Items listed in a dataset
***

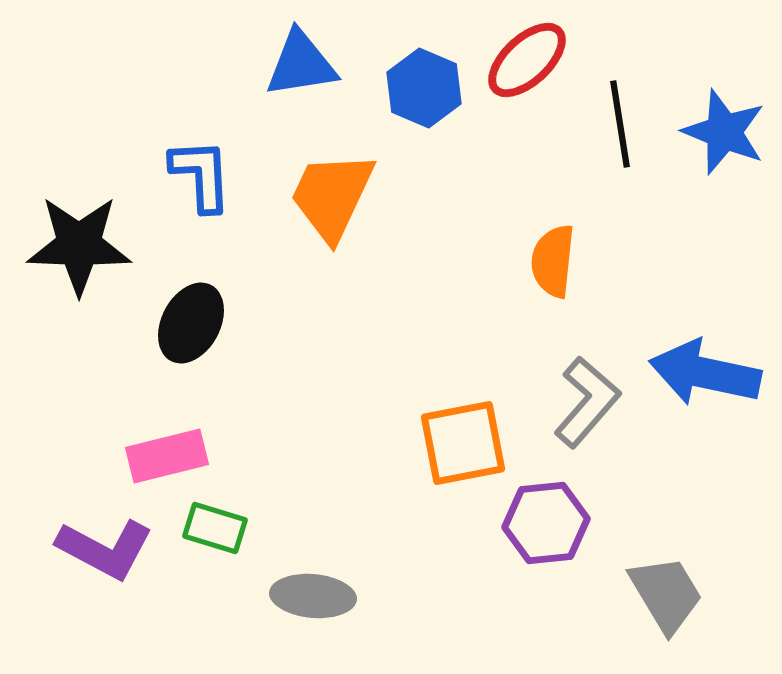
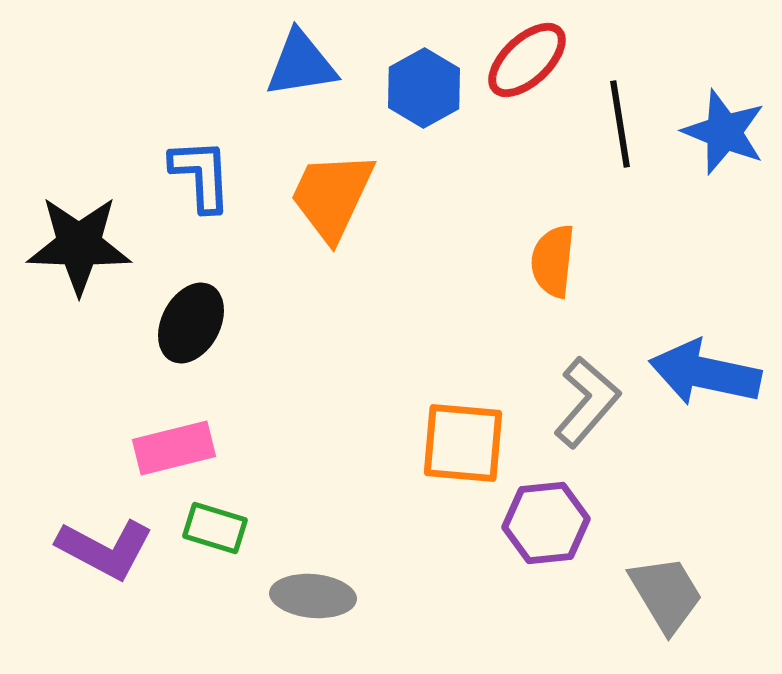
blue hexagon: rotated 8 degrees clockwise
orange square: rotated 16 degrees clockwise
pink rectangle: moved 7 px right, 8 px up
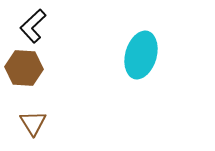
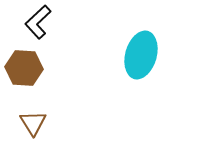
black L-shape: moved 5 px right, 4 px up
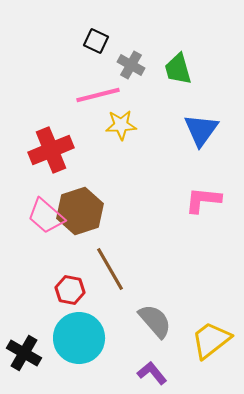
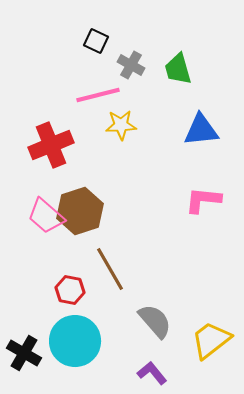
blue triangle: rotated 48 degrees clockwise
red cross: moved 5 px up
cyan circle: moved 4 px left, 3 px down
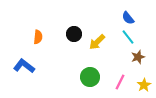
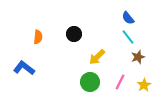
yellow arrow: moved 15 px down
blue L-shape: moved 2 px down
green circle: moved 5 px down
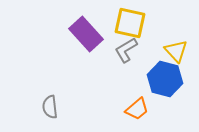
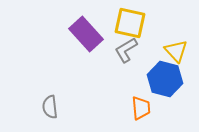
orange trapezoid: moved 4 px right, 1 px up; rotated 55 degrees counterclockwise
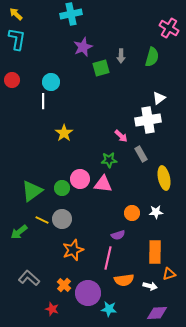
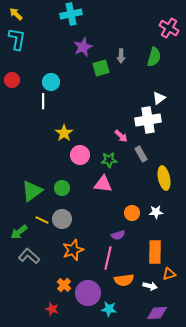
green semicircle: moved 2 px right
pink circle: moved 24 px up
gray L-shape: moved 22 px up
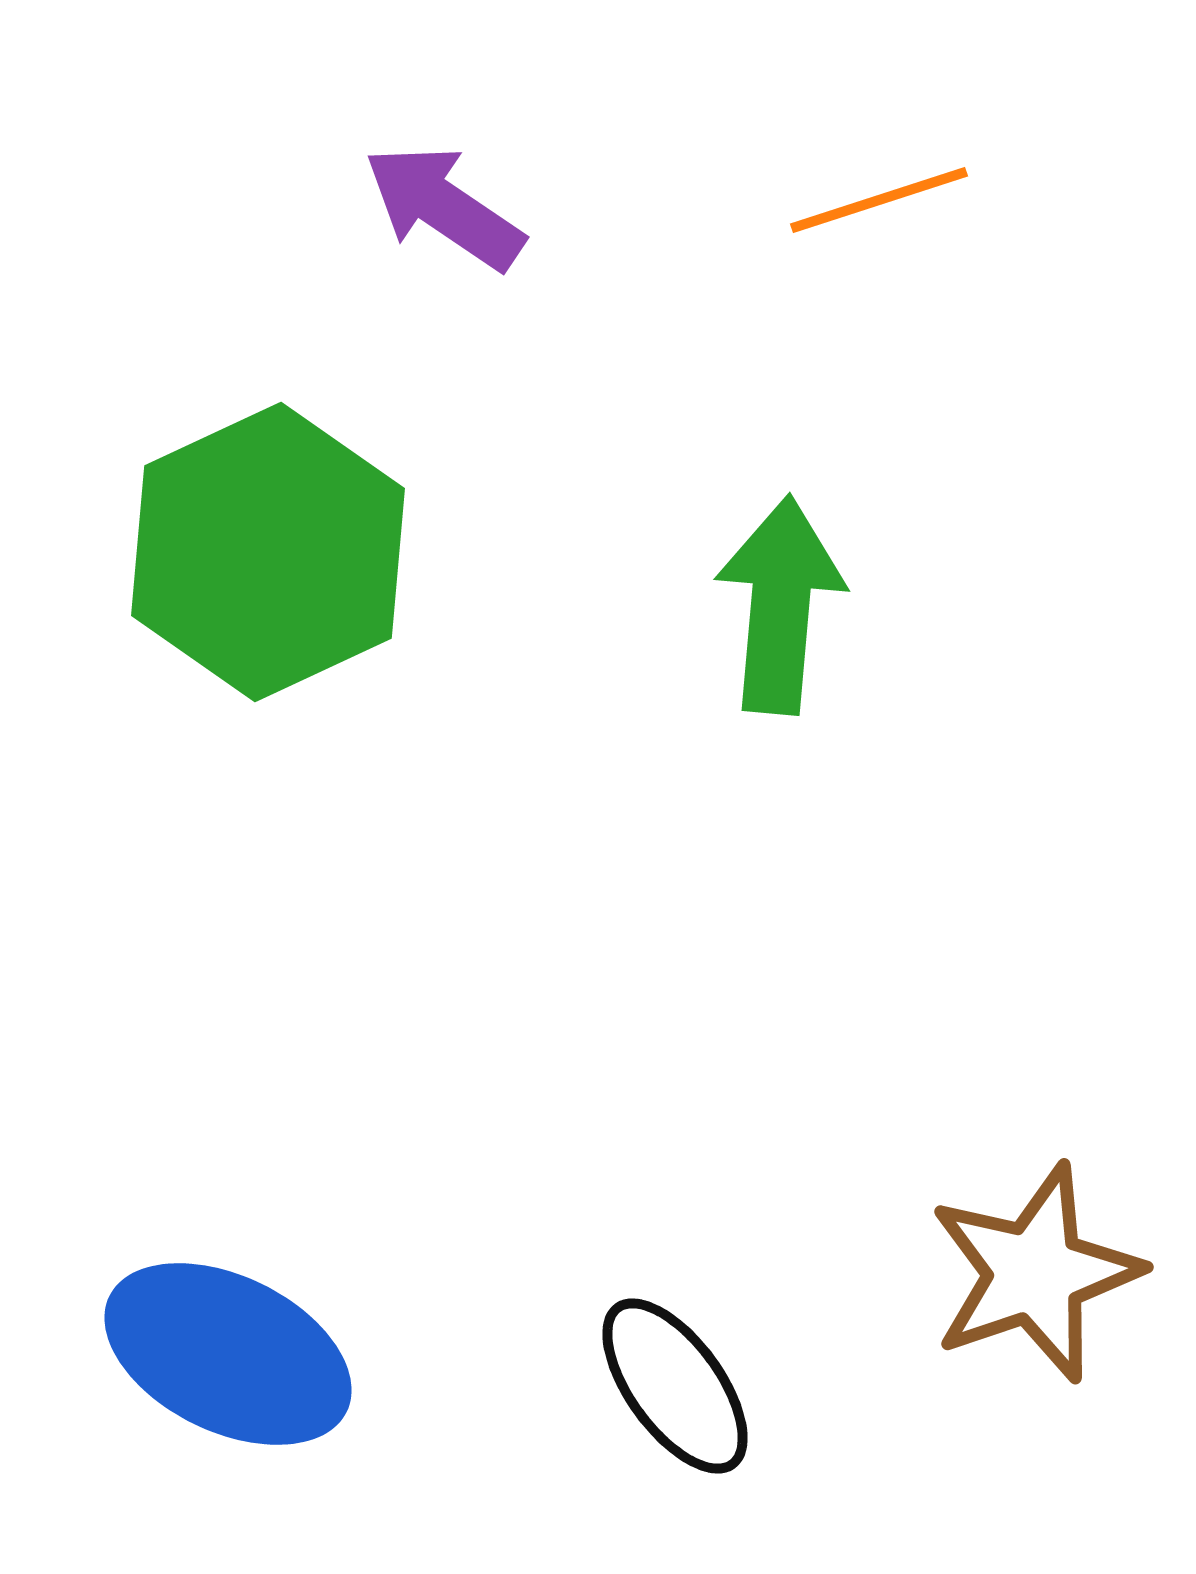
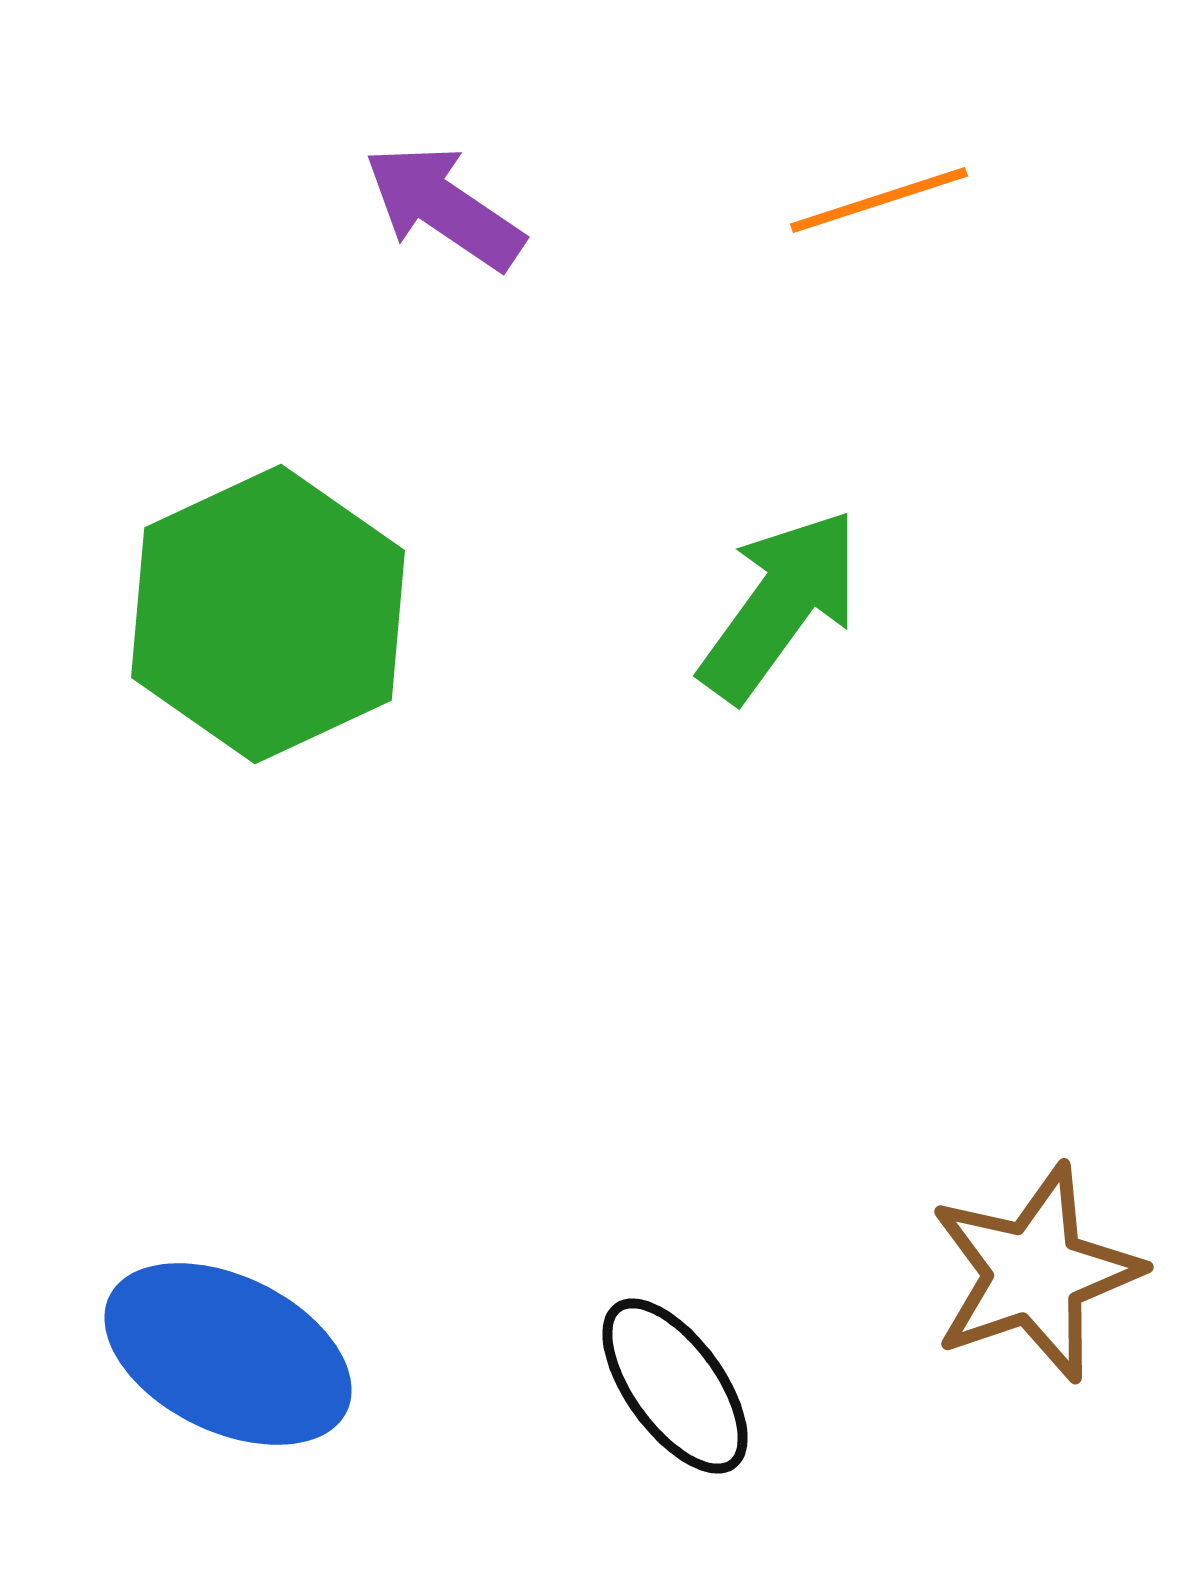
green hexagon: moved 62 px down
green arrow: rotated 31 degrees clockwise
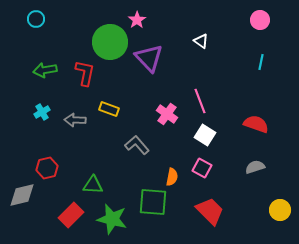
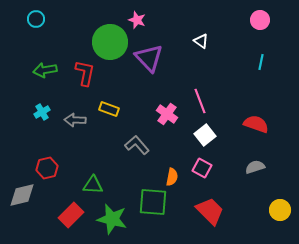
pink star: rotated 18 degrees counterclockwise
white square: rotated 20 degrees clockwise
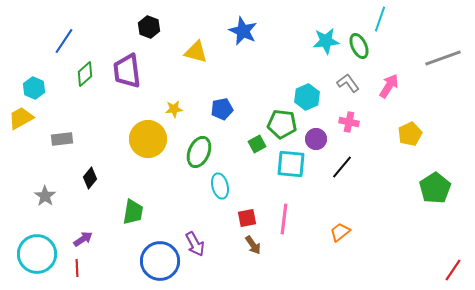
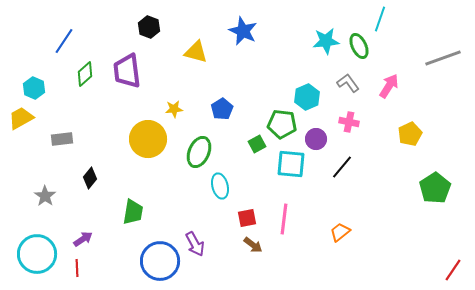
blue pentagon at (222, 109): rotated 20 degrees counterclockwise
brown arrow at (253, 245): rotated 18 degrees counterclockwise
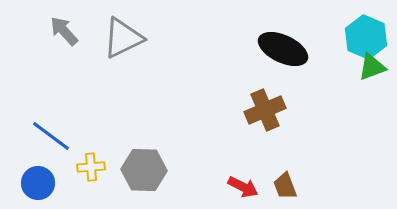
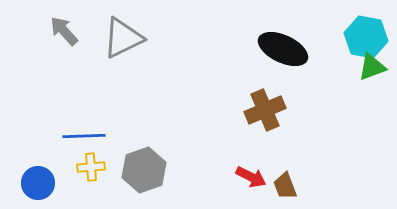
cyan hexagon: rotated 12 degrees counterclockwise
blue line: moved 33 px right; rotated 39 degrees counterclockwise
gray hexagon: rotated 21 degrees counterclockwise
red arrow: moved 8 px right, 10 px up
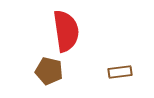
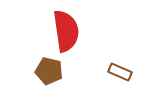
brown rectangle: rotated 30 degrees clockwise
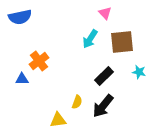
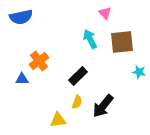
blue semicircle: moved 1 px right
cyan arrow: rotated 120 degrees clockwise
black rectangle: moved 26 px left
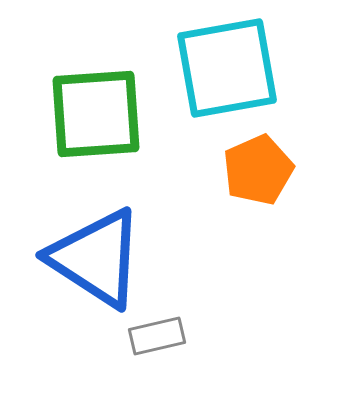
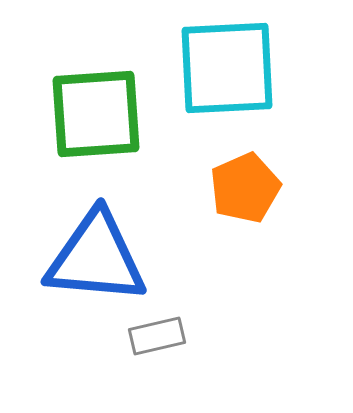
cyan square: rotated 7 degrees clockwise
orange pentagon: moved 13 px left, 18 px down
blue triangle: rotated 28 degrees counterclockwise
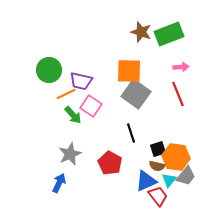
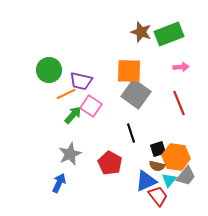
red line: moved 1 px right, 9 px down
green arrow: rotated 96 degrees counterclockwise
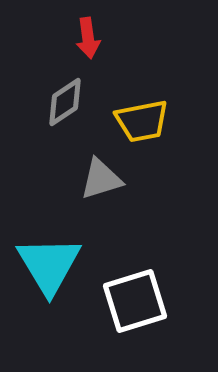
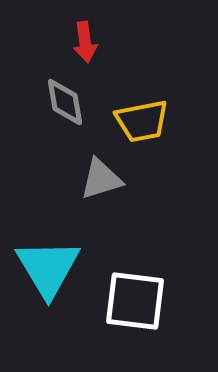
red arrow: moved 3 px left, 4 px down
gray diamond: rotated 66 degrees counterclockwise
cyan triangle: moved 1 px left, 3 px down
white square: rotated 24 degrees clockwise
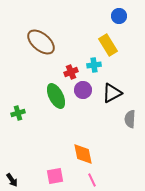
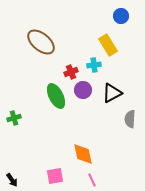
blue circle: moved 2 px right
green cross: moved 4 px left, 5 px down
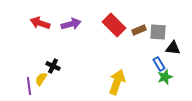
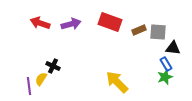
red rectangle: moved 4 px left, 3 px up; rotated 25 degrees counterclockwise
blue rectangle: moved 7 px right
yellow arrow: rotated 65 degrees counterclockwise
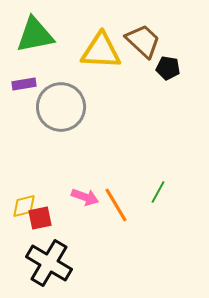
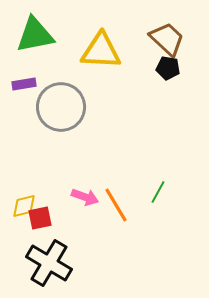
brown trapezoid: moved 24 px right, 2 px up
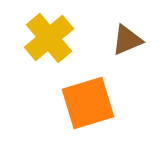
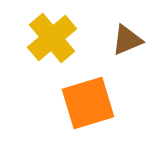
yellow cross: moved 3 px right
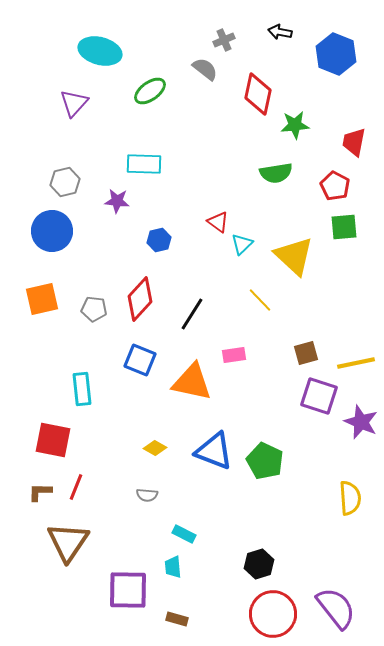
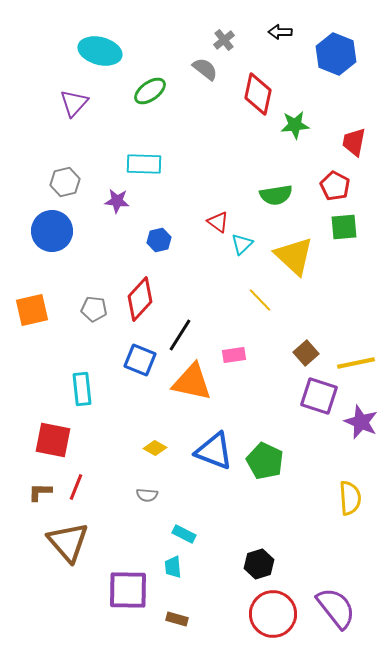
black arrow at (280, 32): rotated 10 degrees counterclockwise
gray cross at (224, 40): rotated 15 degrees counterclockwise
green semicircle at (276, 173): moved 22 px down
orange square at (42, 299): moved 10 px left, 11 px down
black line at (192, 314): moved 12 px left, 21 px down
brown square at (306, 353): rotated 25 degrees counterclockwise
brown triangle at (68, 542): rotated 15 degrees counterclockwise
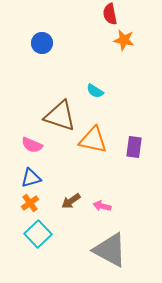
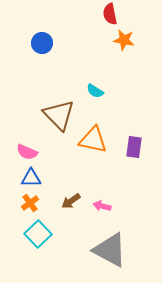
brown triangle: moved 1 px left, 1 px up; rotated 28 degrees clockwise
pink semicircle: moved 5 px left, 7 px down
blue triangle: rotated 15 degrees clockwise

***

- _What you should do_: Copy every line of the records above word for word, leaving out the pictures.

- _Result_:
blue hexagon: rotated 8 degrees clockwise
orange square: rotated 16 degrees clockwise
pink rectangle: moved 7 px right, 8 px up
black L-shape: moved 5 px right, 4 px up
blue triangle: rotated 48 degrees clockwise
red cross: moved 5 px up
cyan circle: moved 4 px left, 3 px down
yellow arrow: moved 15 px down
blue L-shape: moved 2 px down
green circle: moved 5 px down
orange trapezoid: moved 4 px right, 1 px up; rotated 55 degrees counterclockwise
green semicircle: moved 2 px right
pink circle: moved 24 px up
gray L-shape: moved 22 px up
green hexagon: moved 62 px down
green arrow: rotated 31 degrees clockwise
pink star: rotated 18 degrees counterclockwise
white square: rotated 20 degrees clockwise
blue pentagon at (222, 109): rotated 20 degrees counterclockwise
brown arrow at (253, 245): rotated 18 degrees counterclockwise
cyan hexagon: rotated 12 degrees counterclockwise
blue line: moved 33 px right; rotated 39 degrees counterclockwise
gray hexagon: rotated 21 degrees counterclockwise
red arrow: moved 8 px right, 10 px up
brown rectangle: rotated 30 degrees clockwise
blue semicircle: moved 1 px right
cyan arrow: rotated 120 degrees clockwise
black rectangle: moved 26 px left
cyan square: rotated 7 degrees clockwise
orange pentagon: moved 13 px left, 18 px down
blue triangle: rotated 28 degrees counterclockwise
red line: moved 1 px right, 9 px down
green arrow: rotated 96 degrees counterclockwise
red arrow: moved 3 px left, 4 px down
gray diamond: rotated 66 degrees counterclockwise
cyan triangle: moved 1 px left, 3 px down
white square: rotated 24 degrees clockwise
blue circle: moved 2 px right
green cross: moved 4 px left, 5 px down
red rectangle: moved 4 px left, 3 px up; rotated 25 degrees counterclockwise
blue rectangle: moved 7 px right
yellow arrow: rotated 65 degrees counterclockwise
brown trapezoid: moved 24 px right, 2 px up
yellow cross: moved 3 px right
black arrow at (280, 32): rotated 10 degrees counterclockwise
gray cross at (224, 40): rotated 15 degrees counterclockwise
green semicircle at (276, 173): moved 22 px down
orange square at (42, 299): moved 10 px left, 11 px down
black line at (192, 314): moved 12 px left, 21 px down
brown square at (306, 353): rotated 25 degrees counterclockwise
brown triangle at (68, 542): rotated 15 degrees counterclockwise
brown triangle: moved 1 px left, 1 px up; rotated 28 degrees clockwise
pink semicircle: moved 5 px left, 7 px down
blue triangle: rotated 15 degrees clockwise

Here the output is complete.